Description of the task: Look through the lines below; wherever the word "brown" appears, copy that line.

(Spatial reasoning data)
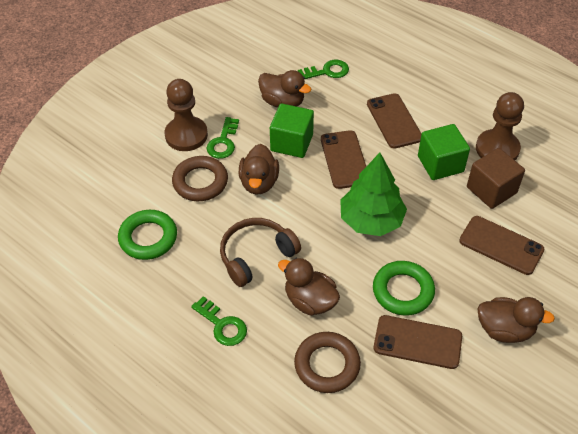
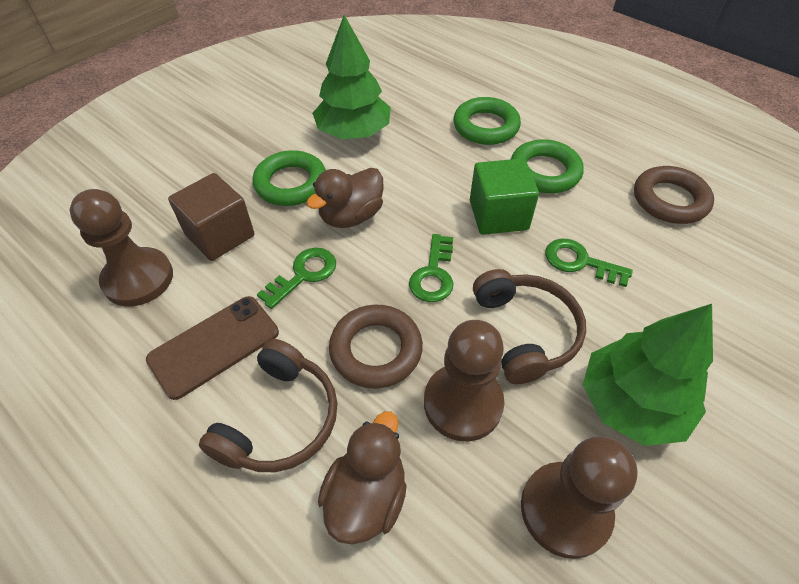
brown duck: 4 -> 2
brown headphones: 1 -> 2
brown pawn: 2 -> 3
brown phone: 4 -> 1
green cube: 2 -> 1
green ring: 2 -> 3
green tree: 1 -> 2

Answer space:
brown duck: 4 -> 2
brown headphones: 1 -> 2
brown pawn: 2 -> 3
brown phone: 4 -> 1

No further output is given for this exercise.